[Opening Source material section]

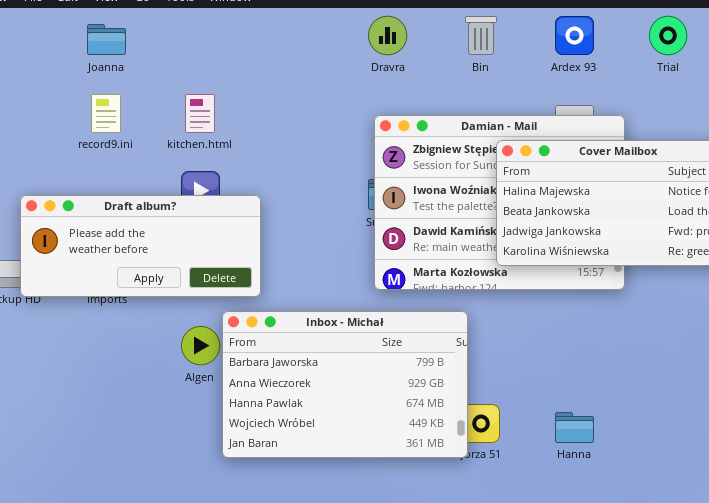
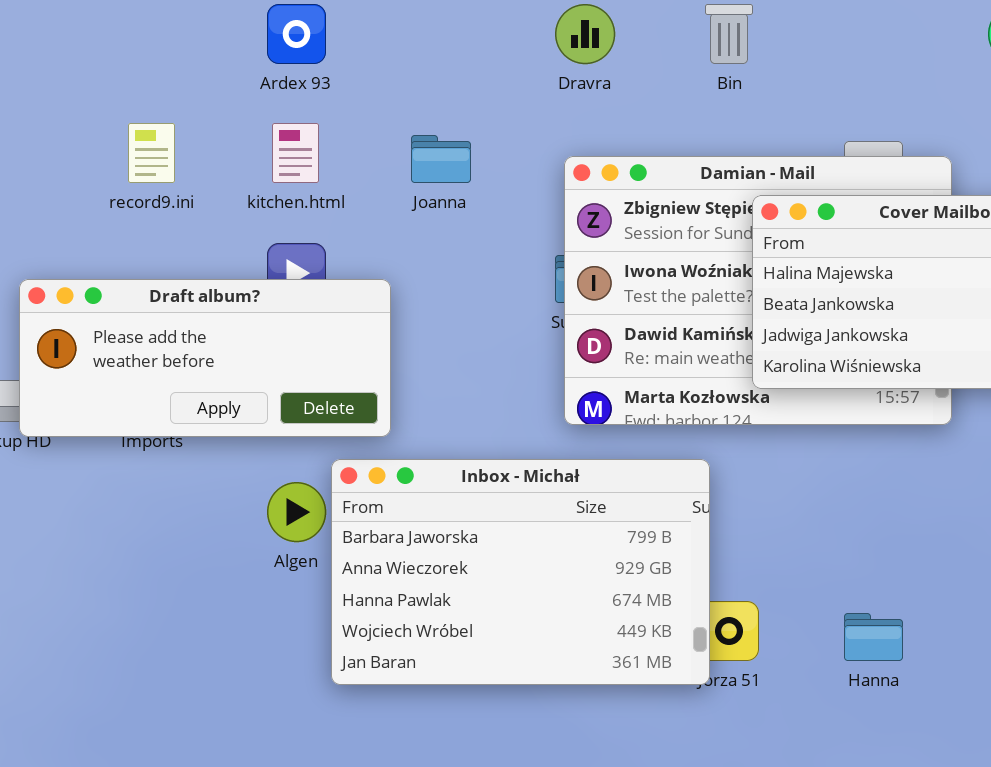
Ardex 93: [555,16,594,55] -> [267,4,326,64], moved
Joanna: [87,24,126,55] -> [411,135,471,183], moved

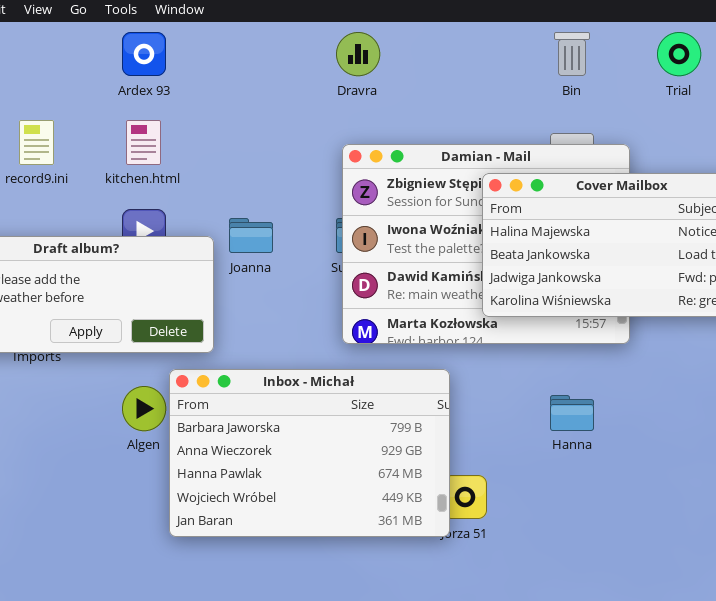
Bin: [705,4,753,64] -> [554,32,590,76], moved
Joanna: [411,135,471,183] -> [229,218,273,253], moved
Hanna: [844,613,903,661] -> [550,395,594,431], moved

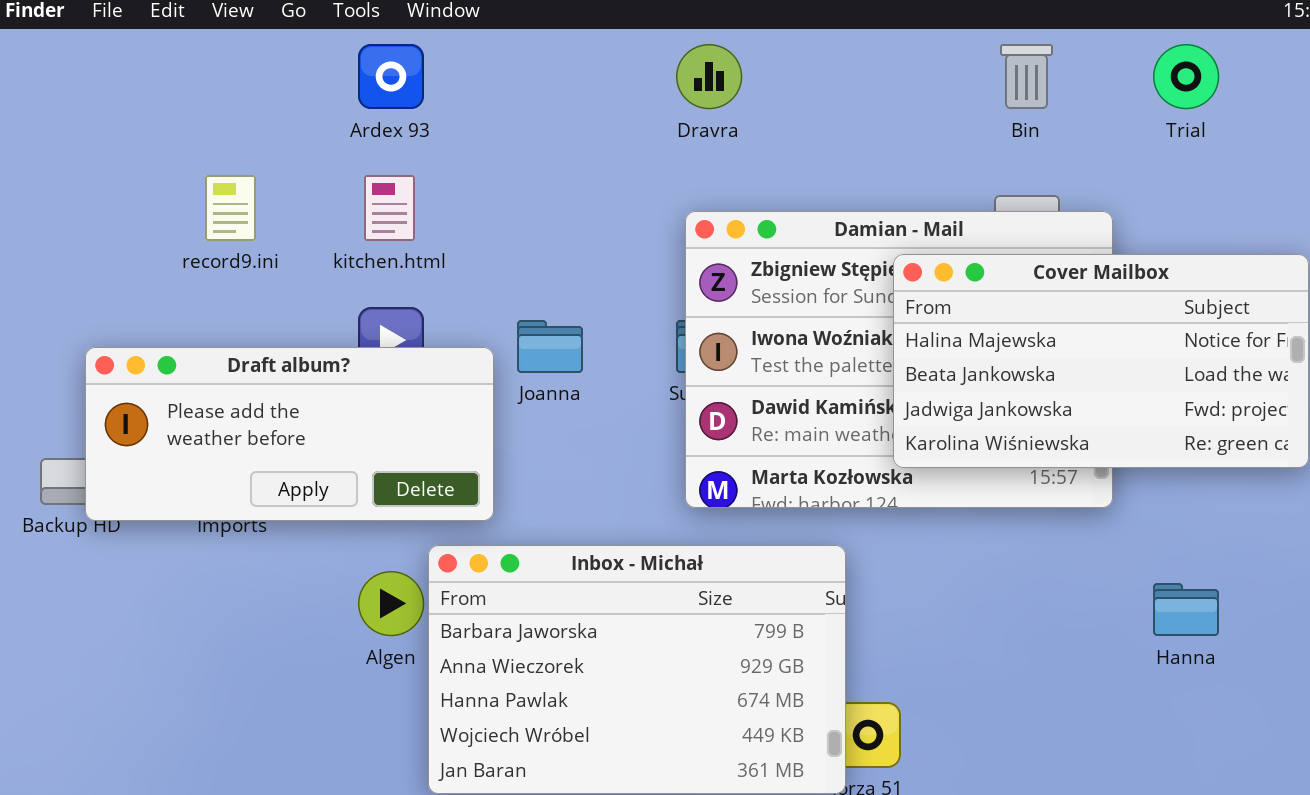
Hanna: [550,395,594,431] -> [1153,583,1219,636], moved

[Closing Source material section]

What to work on: Please return the lines above exactly, with the pictures omitted.

Output:
Ardex 93: [555,16,594,55] -> [267,4,326,64], moved
Joanna: [87,24,126,55] -> [411,135,471,183], moved

Bin: [705,4,753,64] -> [554,32,590,76], moved
Joanna: [411,135,471,183] -> [229,218,273,253], moved
Hanna: [844,613,903,661] -> [550,395,594,431], moved

Hanna: [550,395,594,431] -> [1153,583,1219,636], moved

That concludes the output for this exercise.